PROBLEM REQUIREMENTS
Repeat exactly, and only, the lines from the one holding "(274, 325) = (370, 179): green fork -> none" through the last line of the records below.

[Records drawn from a dataset]
§ §
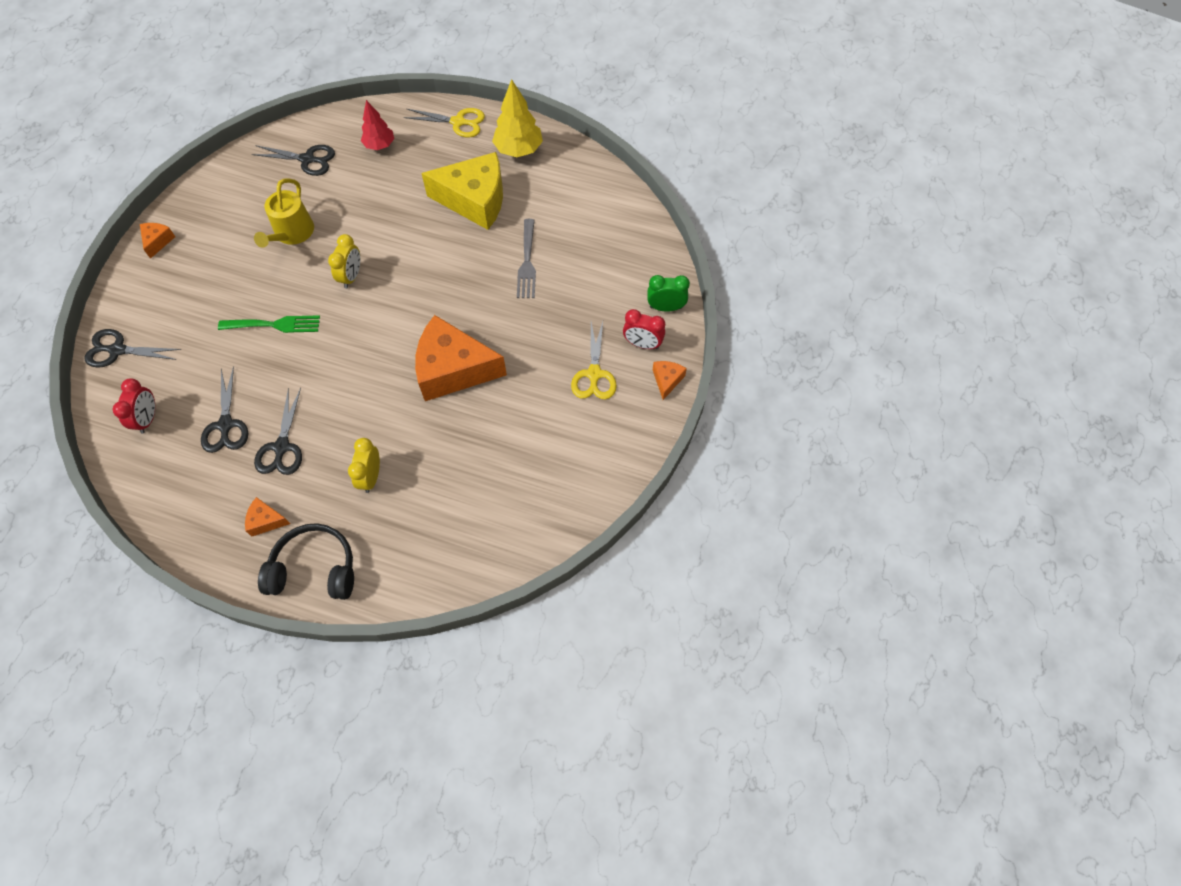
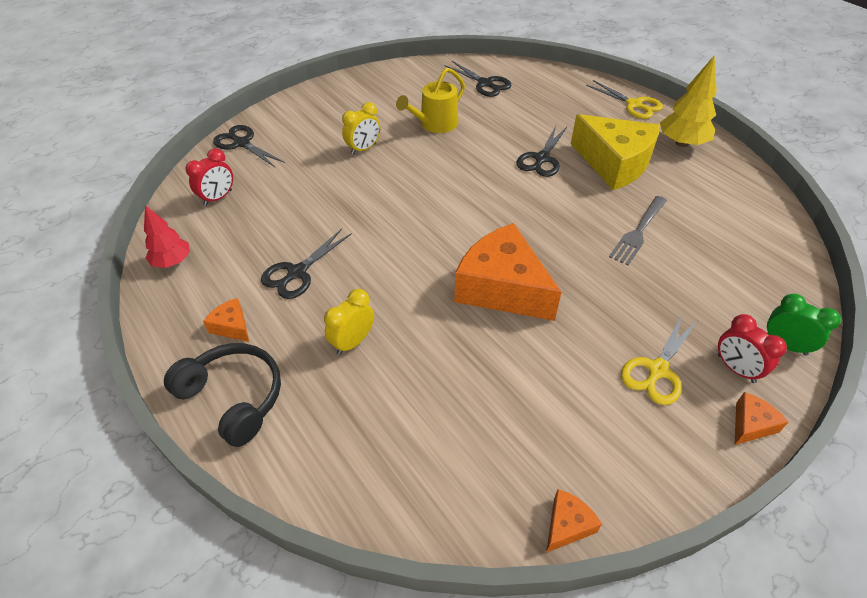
camera: 35 degrees right, 15 degrees down
(158, 241) = (332, 90): orange cheese -> orange cheese (567, 525)
(226, 425) = (269, 232): black scissors -> black scissors (542, 159)
(274, 325) = (370, 179): green fork -> none
(351, 276) = (461, 173): yellow clock -> yellow clock (363, 149)
(380, 145) = (552, 95): red tree -> red tree (172, 261)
§ §
OUTPUT OF THE TASK
(274, 325) = (370, 179): green fork -> none
(351, 276) = (461, 173): yellow clock -> yellow clock (363, 149)
(380, 145) = (552, 95): red tree -> red tree (172, 261)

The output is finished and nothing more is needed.